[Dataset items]
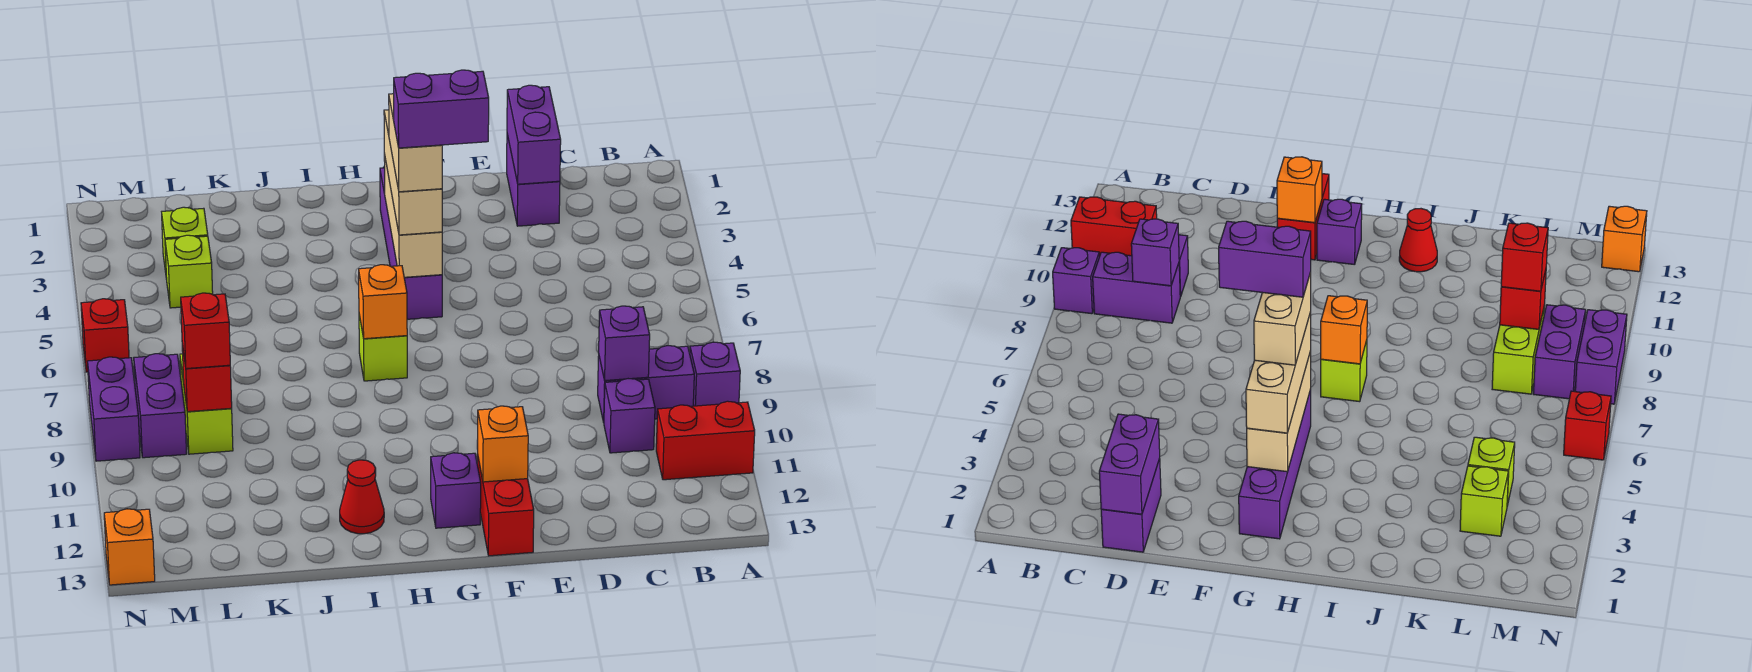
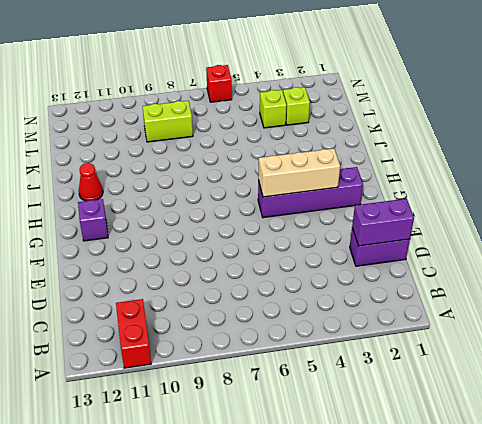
none -> purple brick A9 level 1
none -> purple brick B9:C9 level 1
none -> purple brick C10 level 1

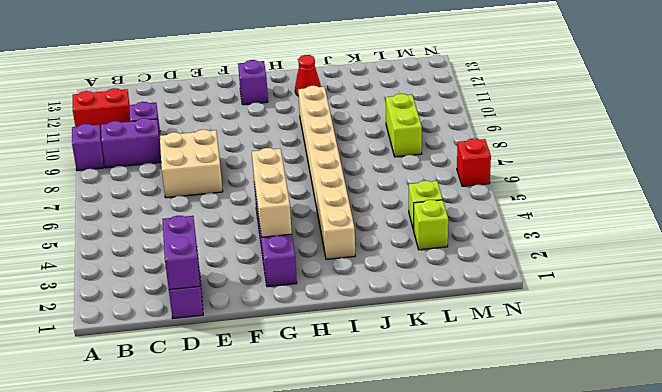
tan brick D7:E8 level 1 -> none
tan brick I3:I10 level 1 -> none
none -> red brick F12:F13 level 1
none -> lime brick H7 level 1
none -> purple brick M8:M9 level 1

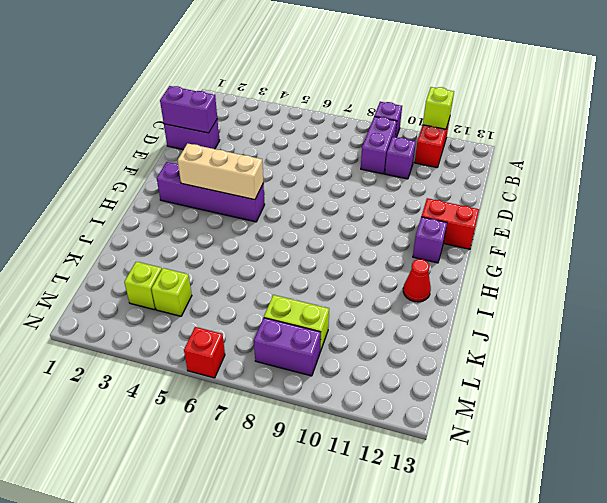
lime brick A11 level 2 -> lime brick H7 level 1
none -> purple brick N8:N9 level 1
none -> orange brick N13 level 1
none -> purple brick C9 level 2

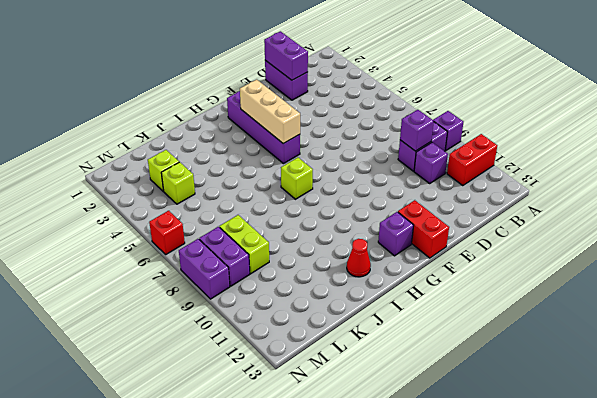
none -> orange brick N13 level 1
none -> orange brick F12 level 2
none -> orange brick H7 level 2

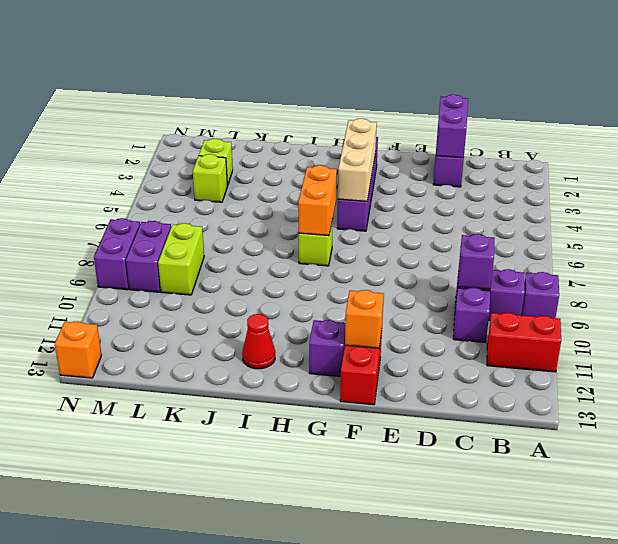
orange brick H6:H7 level 2 -> orange brick H7 level 2
none -> red brick N6 level 1
none -> red brick L9 level 2
none -> tan brick G3:G5 level 3

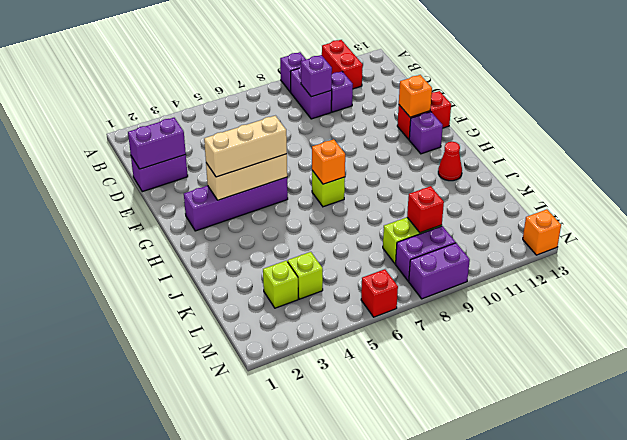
none -> red brick L9 level 3
none -> tan brick G4:G5 level 4
none -> purple brick F5:G5 level 5

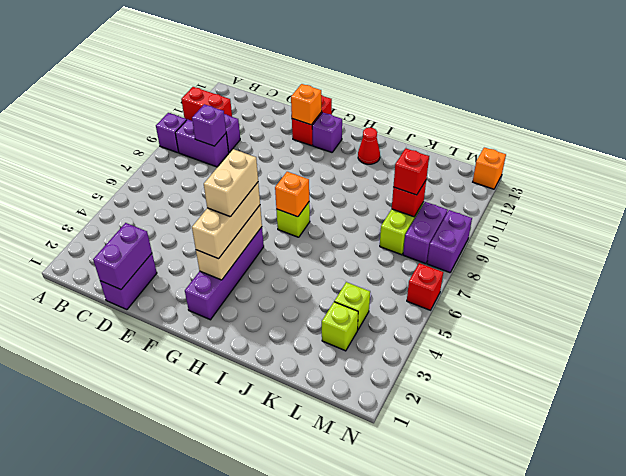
none -> purple brick F5:G5 level 5

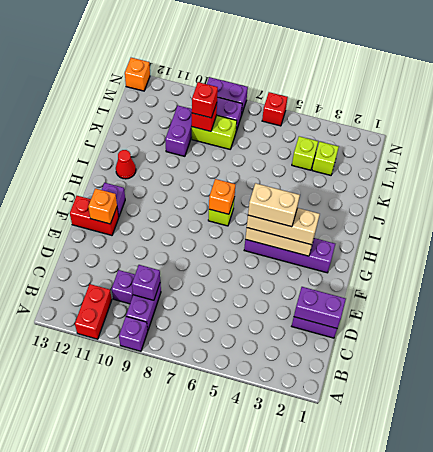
purple brick K10:L10 level 1 -> purple brick F5:G5 level 5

» Exercise aim
Could you transcribe the records above exactly, leaving out any pictures?

» Task output
none -> purple brick A9 level 1
none -> purple brick B9:C9 level 1
none -> purple brick C10 level 1

tan brick D7:E8 level 1 -> none
tan brick I3:I10 level 1 -> none
none -> red brick F12:F13 level 1
none -> lime brick H7 level 1
none -> purple brick M8:M9 level 1

lime brick A11 level 2 -> lime brick H7 level 1
none -> purple brick N8:N9 level 1
none -> orange brick N13 level 1
none -> purple brick C9 level 2

none -> orange brick N13 level 1
none -> orange brick F12 level 2
none -> orange brick H7 level 2

orange brick H6:H7 level 2 -> orange brick H7 level 2
none -> red brick N6 level 1
none -> red brick L9 level 2
none -> tan brick G3:G5 level 3

none -> red brick L9 level 3
none -> tan brick G4:G5 level 4
none -> purple brick F5:G5 level 5

none -> purple brick F5:G5 level 5

purple brick K10:L10 level 1 -> purple brick F5:G5 level 5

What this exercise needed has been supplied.